TRY IT >> Would you return every entry, exactly as it is written?

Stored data
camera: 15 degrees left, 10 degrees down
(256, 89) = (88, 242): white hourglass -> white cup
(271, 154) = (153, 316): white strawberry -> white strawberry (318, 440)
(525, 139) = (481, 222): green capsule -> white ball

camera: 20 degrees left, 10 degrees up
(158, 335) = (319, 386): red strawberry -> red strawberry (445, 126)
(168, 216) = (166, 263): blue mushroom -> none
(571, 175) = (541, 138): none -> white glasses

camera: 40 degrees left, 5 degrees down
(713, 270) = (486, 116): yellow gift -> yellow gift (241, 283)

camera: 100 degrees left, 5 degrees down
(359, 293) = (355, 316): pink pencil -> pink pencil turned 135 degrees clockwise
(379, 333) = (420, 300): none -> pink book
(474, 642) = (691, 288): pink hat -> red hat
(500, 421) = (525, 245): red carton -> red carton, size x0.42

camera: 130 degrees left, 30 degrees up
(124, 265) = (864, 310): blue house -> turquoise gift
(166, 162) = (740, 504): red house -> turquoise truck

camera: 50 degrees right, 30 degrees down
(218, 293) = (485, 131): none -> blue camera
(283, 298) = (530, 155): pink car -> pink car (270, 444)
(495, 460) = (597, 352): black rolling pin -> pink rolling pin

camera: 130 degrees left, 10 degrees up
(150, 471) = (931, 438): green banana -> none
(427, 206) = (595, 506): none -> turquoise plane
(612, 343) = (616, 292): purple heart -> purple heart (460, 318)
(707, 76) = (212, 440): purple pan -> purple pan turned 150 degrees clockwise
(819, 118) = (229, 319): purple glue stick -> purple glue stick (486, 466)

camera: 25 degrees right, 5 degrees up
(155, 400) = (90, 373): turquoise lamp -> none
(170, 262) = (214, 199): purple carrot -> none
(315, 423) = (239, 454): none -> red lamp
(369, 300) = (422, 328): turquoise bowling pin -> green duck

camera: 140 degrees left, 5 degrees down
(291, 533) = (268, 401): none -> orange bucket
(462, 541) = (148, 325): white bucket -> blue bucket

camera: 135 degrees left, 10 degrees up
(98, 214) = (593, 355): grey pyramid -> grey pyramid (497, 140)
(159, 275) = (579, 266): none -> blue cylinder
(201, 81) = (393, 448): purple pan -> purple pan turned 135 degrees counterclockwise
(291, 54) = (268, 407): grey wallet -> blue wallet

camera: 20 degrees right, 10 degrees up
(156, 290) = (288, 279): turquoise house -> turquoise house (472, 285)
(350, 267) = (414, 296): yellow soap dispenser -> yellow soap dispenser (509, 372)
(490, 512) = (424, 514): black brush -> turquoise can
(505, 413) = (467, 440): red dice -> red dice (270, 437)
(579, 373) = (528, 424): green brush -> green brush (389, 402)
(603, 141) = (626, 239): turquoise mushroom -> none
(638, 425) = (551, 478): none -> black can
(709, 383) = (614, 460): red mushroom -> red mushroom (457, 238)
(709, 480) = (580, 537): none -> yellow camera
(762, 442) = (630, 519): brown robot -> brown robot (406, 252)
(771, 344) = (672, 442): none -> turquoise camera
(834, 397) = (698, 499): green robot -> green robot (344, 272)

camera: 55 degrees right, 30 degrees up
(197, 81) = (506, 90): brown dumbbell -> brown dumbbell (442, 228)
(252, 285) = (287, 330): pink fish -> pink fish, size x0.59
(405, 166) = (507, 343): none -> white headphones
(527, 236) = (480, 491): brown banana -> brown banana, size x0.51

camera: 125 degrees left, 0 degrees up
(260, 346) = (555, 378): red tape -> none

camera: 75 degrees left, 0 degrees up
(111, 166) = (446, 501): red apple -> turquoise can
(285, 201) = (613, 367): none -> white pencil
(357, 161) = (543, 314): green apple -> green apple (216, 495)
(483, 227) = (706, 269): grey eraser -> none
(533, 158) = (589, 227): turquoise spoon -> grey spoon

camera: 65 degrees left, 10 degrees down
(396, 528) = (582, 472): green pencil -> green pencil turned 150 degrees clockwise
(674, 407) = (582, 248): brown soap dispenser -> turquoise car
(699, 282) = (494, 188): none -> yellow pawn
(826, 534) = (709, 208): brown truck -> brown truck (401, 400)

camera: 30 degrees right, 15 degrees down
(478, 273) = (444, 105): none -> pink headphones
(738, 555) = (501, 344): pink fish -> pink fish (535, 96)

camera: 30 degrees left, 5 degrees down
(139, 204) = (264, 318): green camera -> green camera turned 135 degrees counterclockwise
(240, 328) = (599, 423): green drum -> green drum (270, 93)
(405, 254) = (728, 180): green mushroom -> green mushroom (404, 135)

COMPLETED TASK >>
camera: 15 degrees left, 10 degrees down
(256, 89) = (88, 242): white hourglass -> white cup
(271, 154) = (153, 316): white strawberry -> white strawberry (318, 440)
(525, 139) = (481, 222): green capsule -> white ball

camera: 20 degrees left, 10 degrees up
(158, 335) = (319, 386): red strawberry -> red strawberry (445, 126)
(168, 216) = (166, 263): blue mushroom -> none
(571, 175) = (541, 138): none -> white glasses

camera: 40 degrees left, 5 degrees down
(713, 270) = (486, 116): yellow gift -> yellow gift (241, 283)

camera: 100 degrees left, 5 degrees down
(359, 293) = (355, 316): pink pencil -> pink pencil turned 135 degrees clockwise
(379, 333) = (420, 300): none -> pink book
(474, 642) = (691, 288): pink hat -> red hat
(500, 421) = (525, 245): red carton -> red carton, size x0.42

camera: 130 degrees left, 30 degrees up
(124, 265) = (864, 310): blue house -> turquoise gift
(166, 162) = (740, 504): red house -> turquoise truck

camera: 50 degrees right, 30 degrees down
(218, 293) = (485, 131): none -> blue camera
(283, 298) = (530, 155): pink car -> pink car (270, 444)
(495, 460) = (597, 352): black rolling pin -> pink rolling pin

camera: 130 degrees left, 10 degrees up
(150, 471) = (931, 438): green banana -> none
(427, 206) = (595, 506): none -> turquoise plane
(612, 343) = (616, 292): purple heart -> purple heart (460, 318)
(707, 76) = (212, 440): purple pan -> purple pan turned 150 degrees clockwise
(819, 118) = (229, 319): purple glue stick -> purple glue stick (486, 466)

camera: 25 degrees right, 5 degrees up
(155, 400) = (90, 373): turquoise lamp -> none
(170, 262) = (214, 199): purple carrot -> none
(315, 423) = (239, 454): none -> red lamp
(369, 300) = (422, 328): turquoise bowling pin -> green duck

camera: 140 degrees left, 5 degrees down
(291, 533) = (268, 401): none -> orange bucket
(462, 541) = (148, 325): white bucket -> blue bucket

camera: 135 degrees left, 10 degrees up
(98, 214) = (593, 355): grey pyramid -> grey pyramid (497, 140)
(159, 275) = (579, 266): none -> blue cylinder
(201, 81) = (393, 448): purple pan -> purple pan turned 135 degrees counterclockwise
(291, 54) = (268, 407): grey wallet -> blue wallet

camera: 20 degrees right, 10 degrees up
(156, 290) = (288, 279): turquoise house -> turquoise house (472, 285)
(350, 267) = (414, 296): yellow soap dispenser -> yellow soap dispenser (509, 372)
(490, 512) = (424, 514): black brush -> turquoise can
(505, 413) = (467, 440): red dice -> red dice (270, 437)
(579, 373) = (528, 424): green brush -> green brush (389, 402)
(603, 141) = (626, 239): turquoise mushroom -> none
(638, 425) = (551, 478): none -> black can
(709, 383) = (614, 460): red mushroom -> red mushroom (457, 238)
(709, 480) = (580, 537): none -> yellow camera
(762, 442) = (630, 519): brown robot -> brown robot (406, 252)
(771, 344) = (672, 442): none -> turquoise camera
(834, 397) = (698, 499): green robot -> green robot (344, 272)

camera: 55 degrees right, 30 degrees up
(197, 81) = (506, 90): brown dumbbell -> brown dumbbell (442, 228)
(252, 285) = (287, 330): pink fish -> pink fish, size x0.59
(405, 166) = (507, 343): none -> white headphones
(527, 236) = (480, 491): brown banana -> brown banana, size x0.51

camera: 125 degrees left, 0 degrees up
(260, 346) = (555, 378): red tape -> none

camera: 75 degrees left, 0 degrees up
(111, 166) = (446, 501): red apple -> turquoise can
(285, 201) = (613, 367): none -> white pencil
(357, 161) = (543, 314): green apple -> green apple (216, 495)
(483, 227) = (706, 269): grey eraser -> none
(533, 158) = (589, 227): turquoise spoon -> grey spoon

camera: 65 degrees left, 10 degrees down
(396, 528) = (582, 472): green pencil -> green pencil turned 150 degrees clockwise
(674, 407) = (582, 248): brown soap dispenser -> turquoise car
(699, 282) = (494, 188): none -> yellow pawn
(826, 534) = (709, 208): brown truck -> brown truck (401, 400)

camera: 30 degrees right, 15 degrees down
(478, 273) = (444, 105): none -> pink headphones
(738, 555) = (501, 344): pink fish -> pink fish (535, 96)

camera: 30 degrees left, 5 degrees down
(139, 204) = (264, 318): green camera -> green camera turned 135 degrees counterclockwise
(240, 328) = (599, 423): green drum -> green drum (270, 93)
(405, 254) = (728, 180): green mushroom -> green mushroom (404, 135)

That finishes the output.